╭──
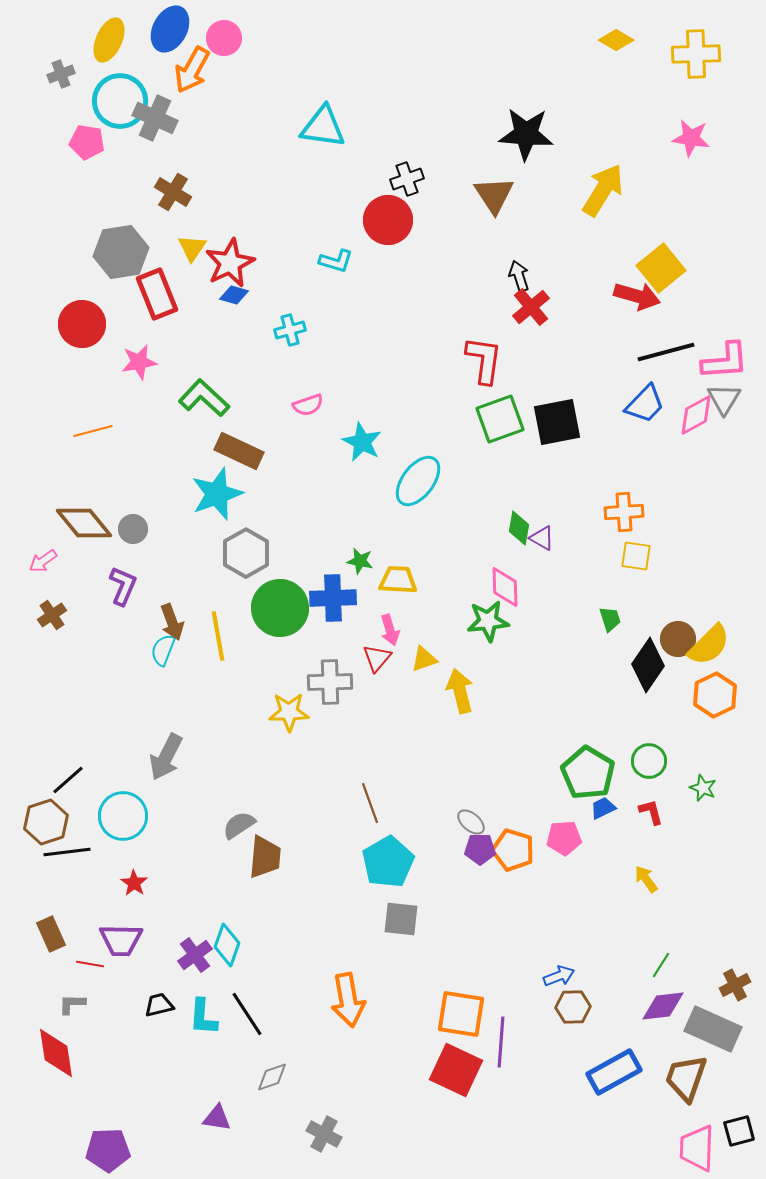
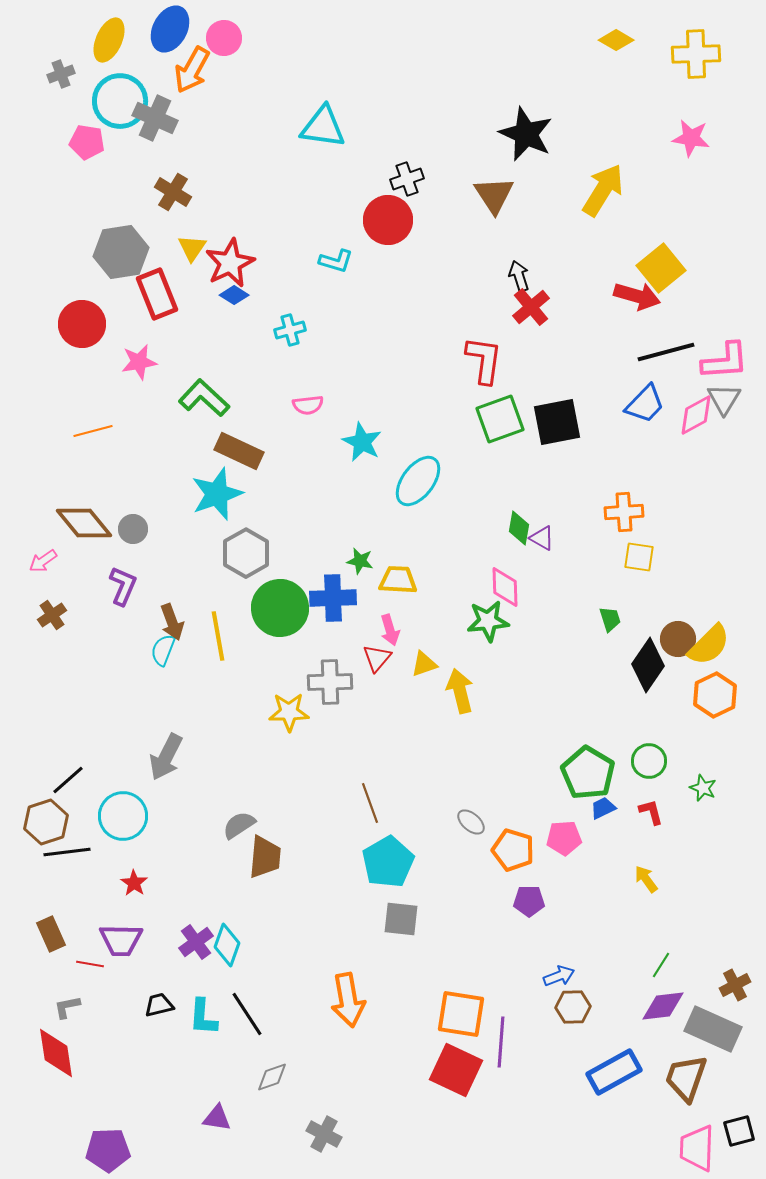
black star at (526, 134): rotated 20 degrees clockwise
blue diamond at (234, 295): rotated 16 degrees clockwise
pink semicircle at (308, 405): rotated 12 degrees clockwise
yellow square at (636, 556): moved 3 px right, 1 px down
yellow triangle at (424, 659): moved 5 px down
purple pentagon at (480, 849): moved 49 px right, 52 px down
purple cross at (195, 955): moved 1 px right, 13 px up
gray L-shape at (72, 1004): moved 5 px left, 3 px down; rotated 12 degrees counterclockwise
╰──
## What to produce
Repeat the entries exactly and keep the pictures out of the copy.

## Written answer
black star at (526, 134): rotated 20 degrees clockwise
blue diamond at (234, 295): rotated 16 degrees clockwise
pink semicircle at (308, 405): rotated 12 degrees clockwise
yellow square at (636, 556): moved 3 px right, 1 px down
yellow triangle at (424, 659): moved 5 px down
purple pentagon at (480, 849): moved 49 px right, 52 px down
purple cross at (195, 955): moved 1 px right, 13 px up
gray L-shape at (72, 1004): moved 5 px left, 3 px down; rotated 12 degrees counterclockwise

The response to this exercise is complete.